### How to complete this task
Reproduce only this stretch of the listing below: from the line with "pink square at" through the line with "orange pentagon: moved 4 px left", exactly as written, with pictures excluded.

### Information supplied
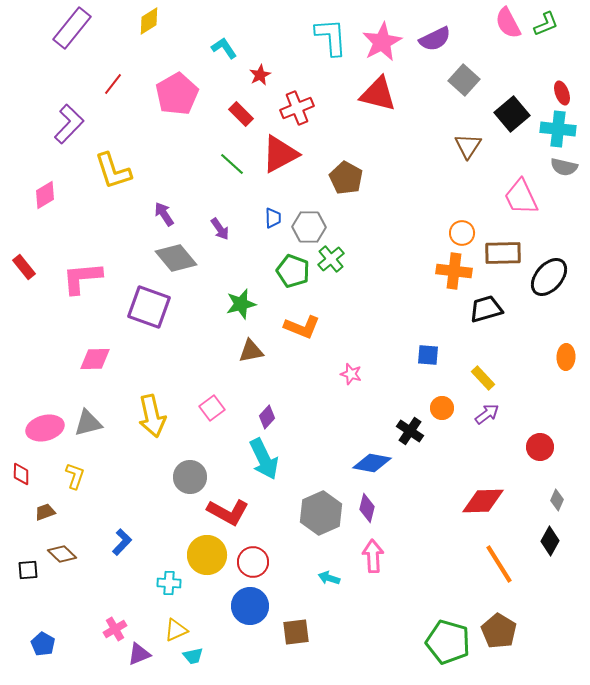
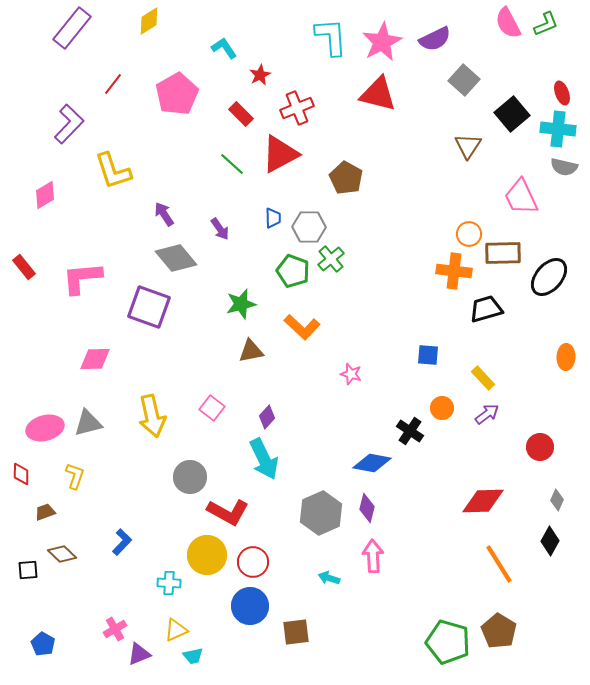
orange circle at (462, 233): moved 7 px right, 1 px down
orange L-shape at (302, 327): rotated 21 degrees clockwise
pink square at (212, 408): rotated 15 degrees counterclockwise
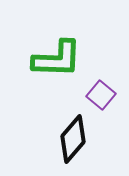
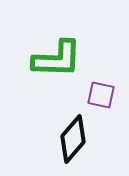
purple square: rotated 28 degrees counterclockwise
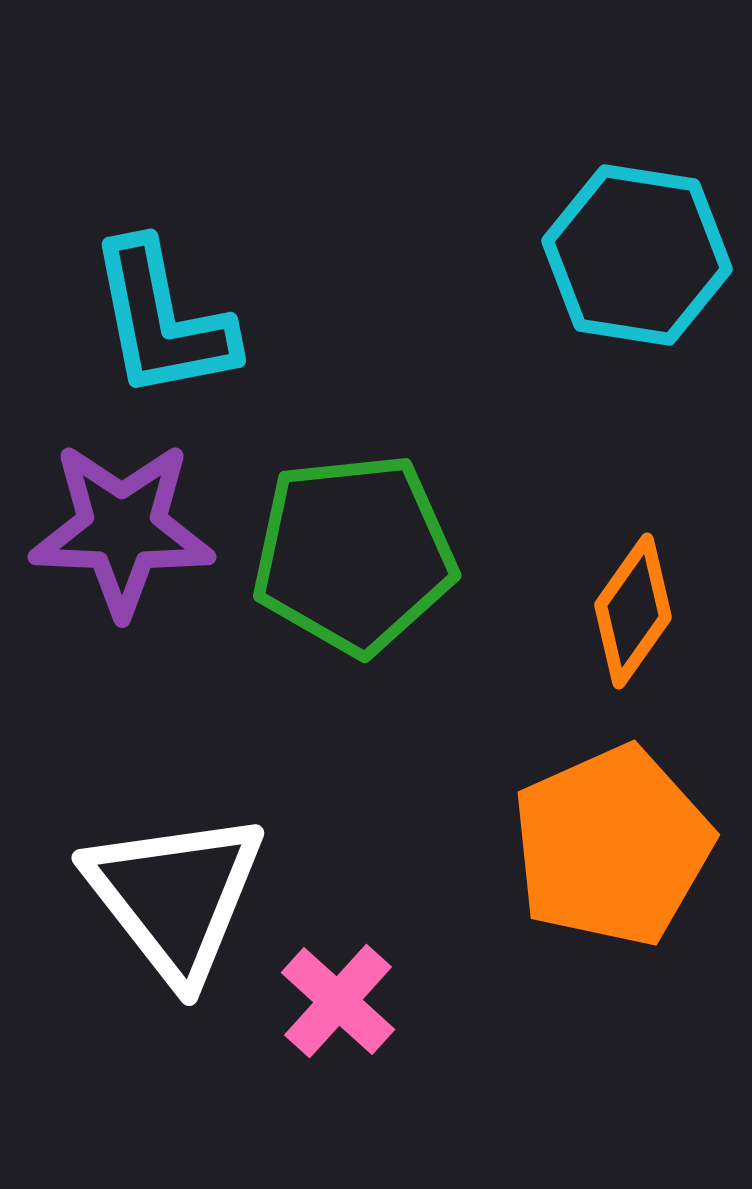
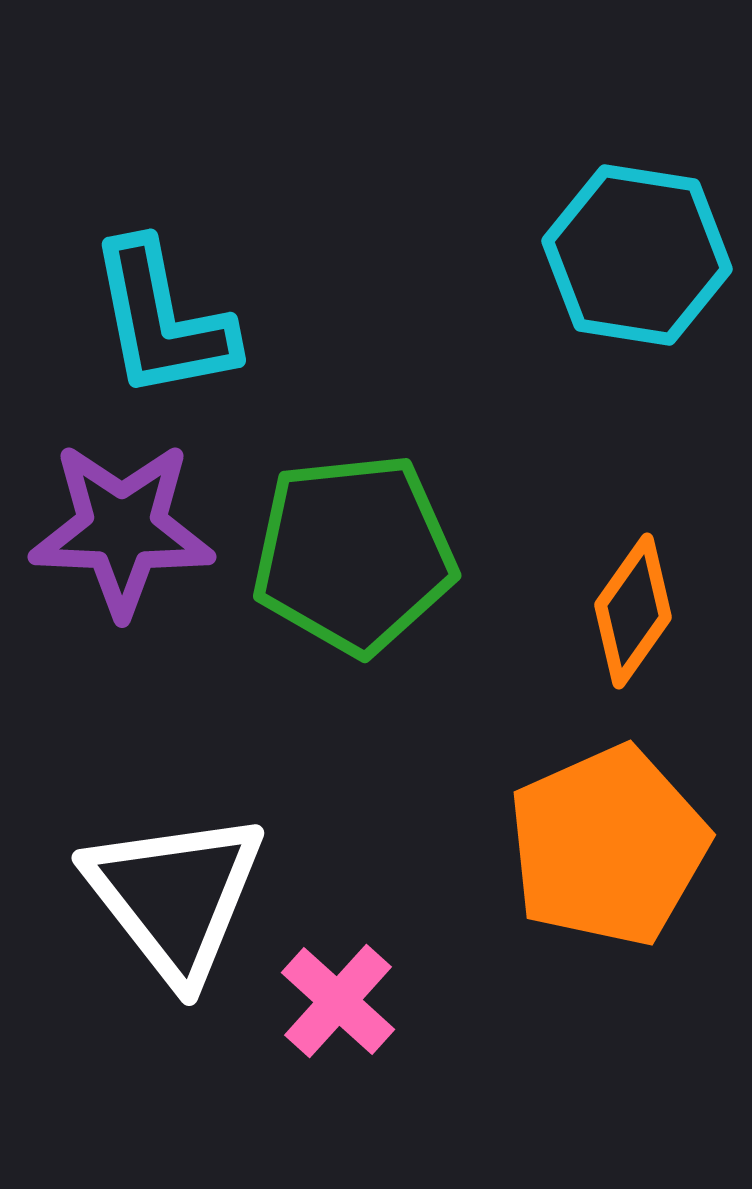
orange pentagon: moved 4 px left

==

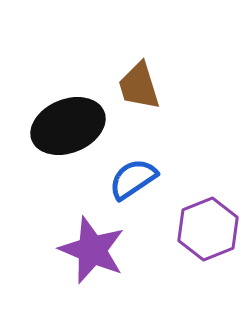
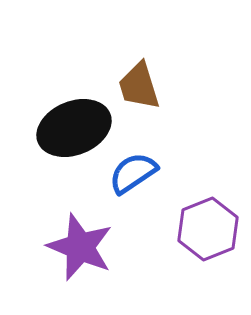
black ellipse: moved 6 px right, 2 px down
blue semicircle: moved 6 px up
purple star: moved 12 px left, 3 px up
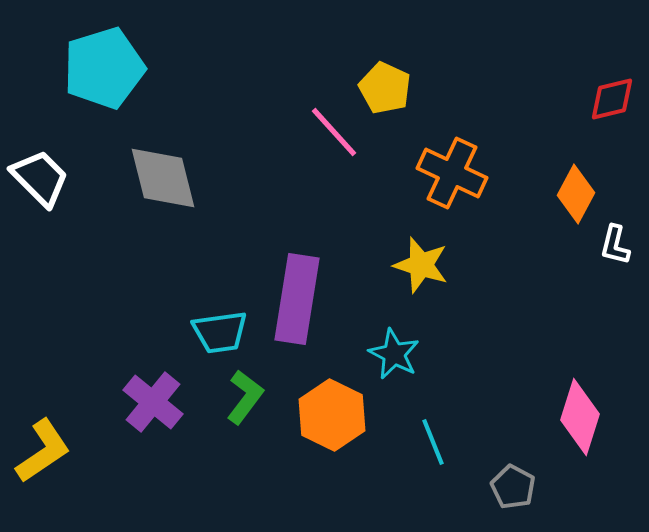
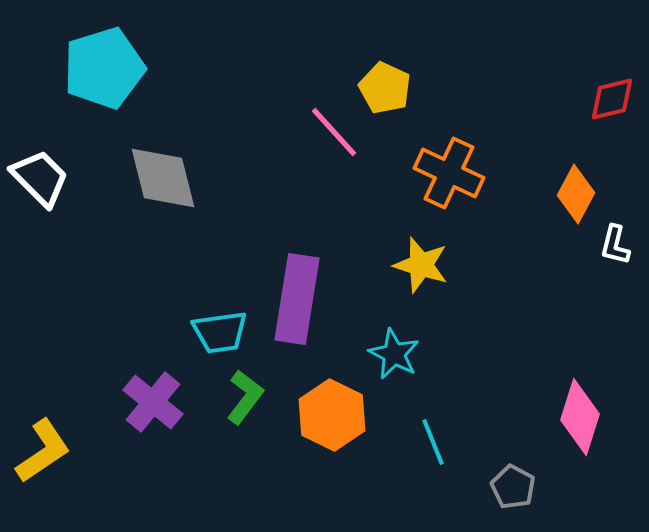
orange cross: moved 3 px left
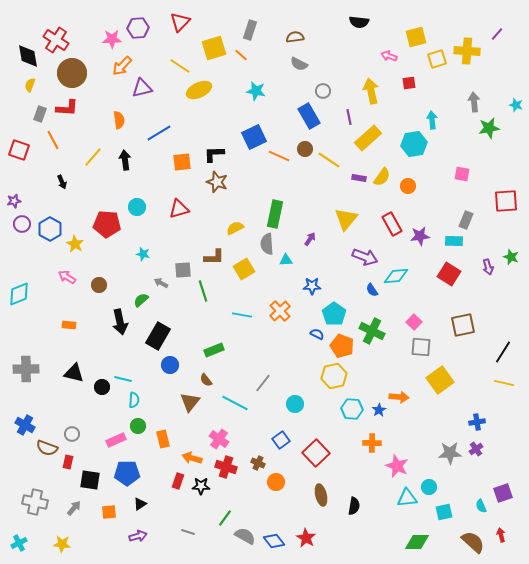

### Solution to the problem
pink square at (212, 408): rotated 15 degrees counterclockwise
purple square: rotated 28 degrees counterclockwise
orange pentagon: moved 4 px left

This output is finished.